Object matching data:
▶
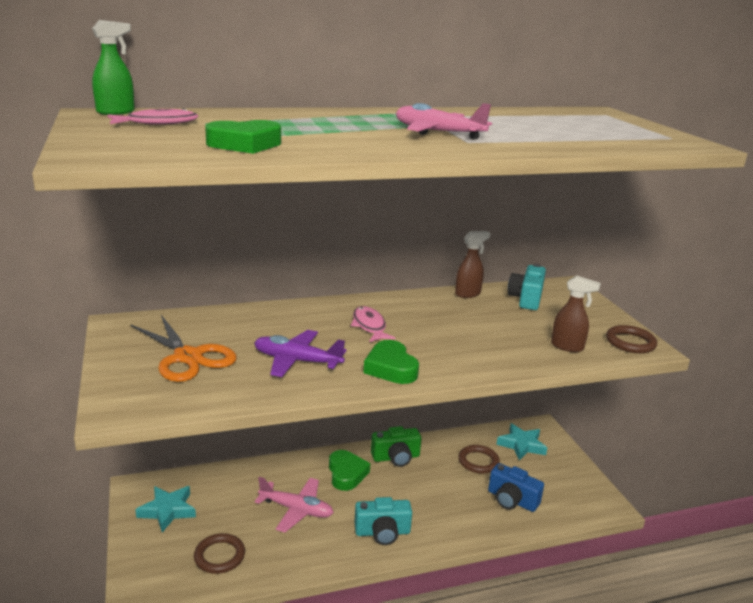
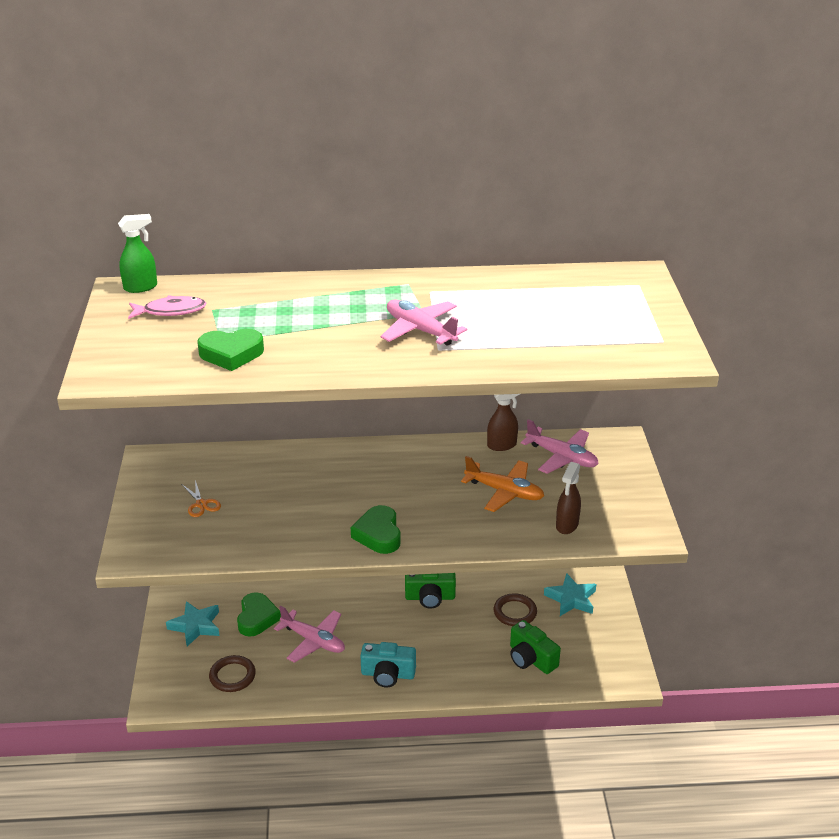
camera: 15 degrees right, 10 degrees up
(188, 357) = (201, 504): orange scissors -> orange scissors, size x0.47
(297, 361) = (296, 518): purple plane -> none
(346, 474) = (373, 609): green heart -> green heart (257, 618)
(369, 326) = (380, 481): pink fish -> none
(493, 326) = (504, 492): none -> orange plane
(512, 500) = (531, 659): blue camera -> green camera
(526, 299) = (562, 457): turquoise camera -> pink plane
(567, 347) = (567, 525): brown spray bottle -> brown spray bottle turned 75 degrees clockwise
(630, 342) = (638, 526): brown ring -> none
◀
▶ What you are asked to do
Could you repeat, exactly and with nothing added, the lines from the top of the entries above through the line that holds "(512, 500) = (531, 659): blue", leaving out any pictures?

▶ Result of the exercise
camera: 15 degrees right, 10 degrees up
(188, 357) = (201, 504): orange scissors -> orange scissors, size x0.47
(297, 361) = (296, 518): purple plane -> none
(346, 474) = (373, 609): green heart -> green heart (257, 618)
(369, 326) = (380, 481): pink fish -> none
(493, 326) = (504, 492): none -> orange plane
(512, 500) = (531, 659): blue camera -> green camera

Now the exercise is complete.